**WHAT TO WORK ON:** If a line of the records contains the word "none", list it.

------------------------------

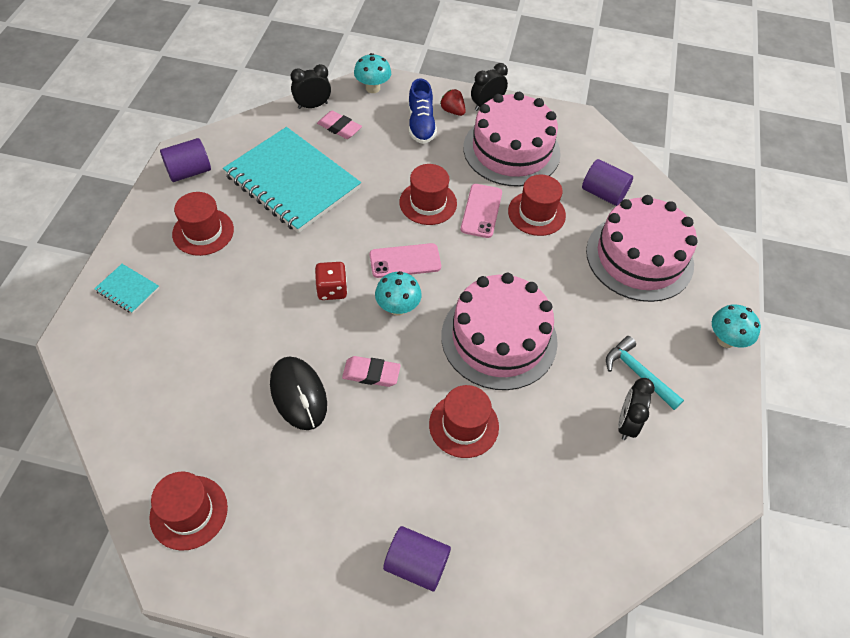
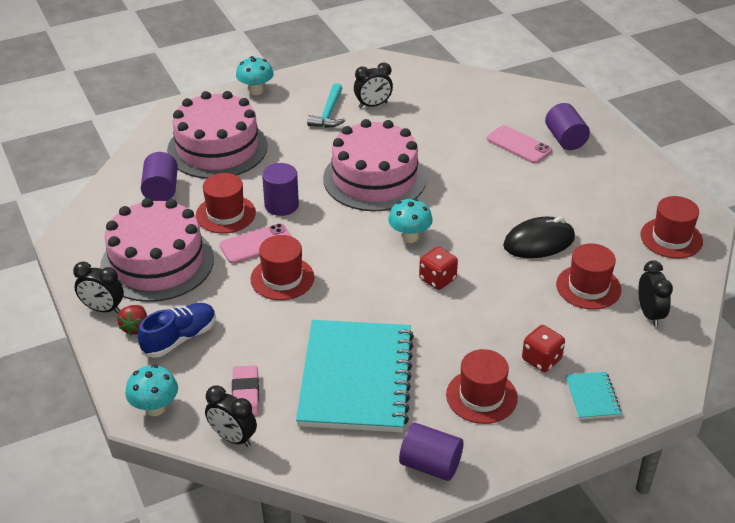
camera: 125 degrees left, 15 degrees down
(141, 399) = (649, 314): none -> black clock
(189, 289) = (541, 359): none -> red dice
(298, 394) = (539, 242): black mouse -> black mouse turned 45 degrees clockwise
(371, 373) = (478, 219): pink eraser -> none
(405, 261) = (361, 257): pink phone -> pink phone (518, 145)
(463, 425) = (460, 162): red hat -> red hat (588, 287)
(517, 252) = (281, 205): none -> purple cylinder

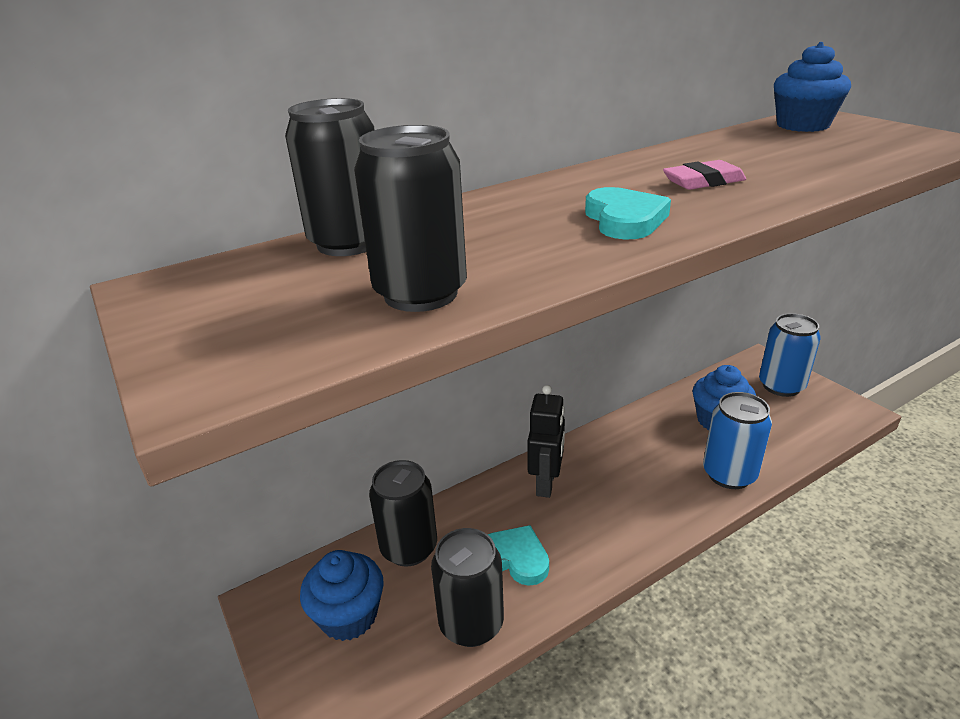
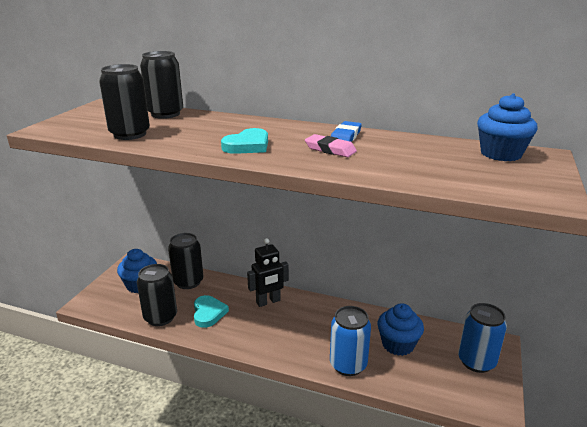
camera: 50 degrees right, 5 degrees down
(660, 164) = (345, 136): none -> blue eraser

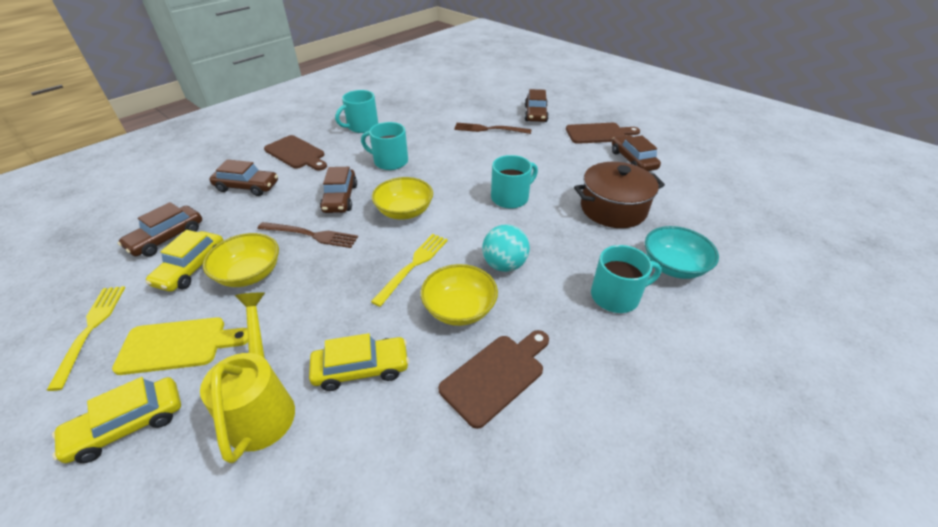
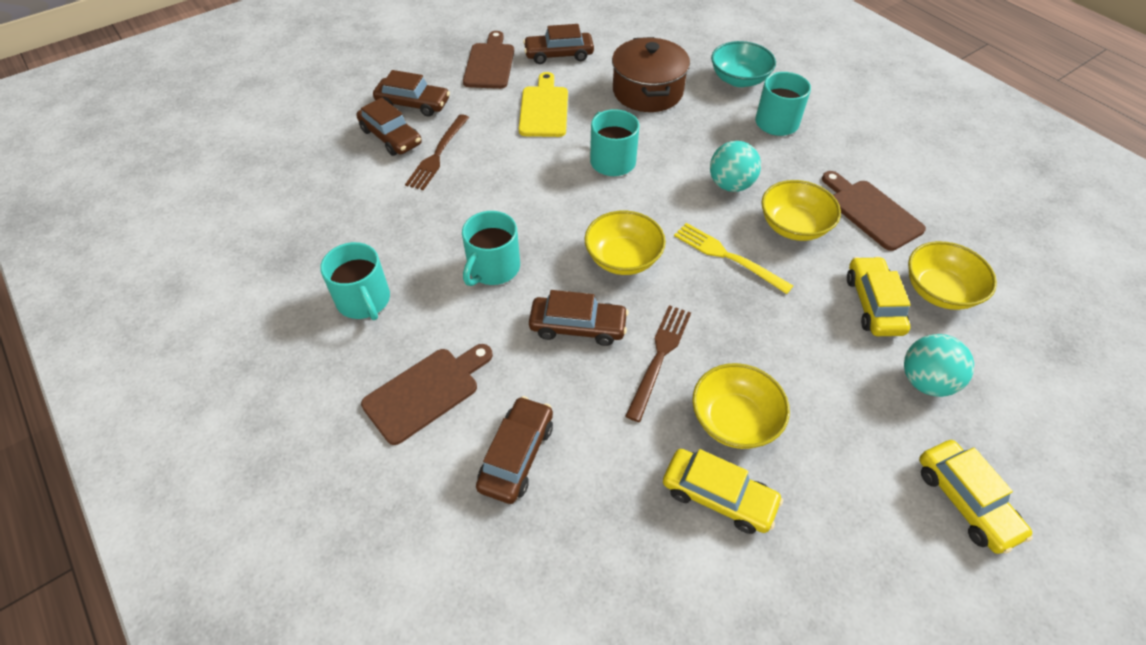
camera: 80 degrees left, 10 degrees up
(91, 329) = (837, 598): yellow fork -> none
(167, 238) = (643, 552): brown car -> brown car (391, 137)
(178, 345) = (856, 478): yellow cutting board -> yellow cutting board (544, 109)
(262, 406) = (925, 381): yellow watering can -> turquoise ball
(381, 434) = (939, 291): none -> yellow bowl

------------------------------

**RESULT OF THIS TASK:**
(141, 399) = (649, 314): none -> black clock
(189, 289) = (541, 359): none -> red dice
(371, 373) = (478, 219): pink eraser -> none
(517, 252) = (281, 205): none -> purple cylinder
(660, 164) = (345, 136): none -> blue eraser
(91, 329) = (837, 598): yellow fork -> none
(381, 434) = (939, 291): none -> yellow bowl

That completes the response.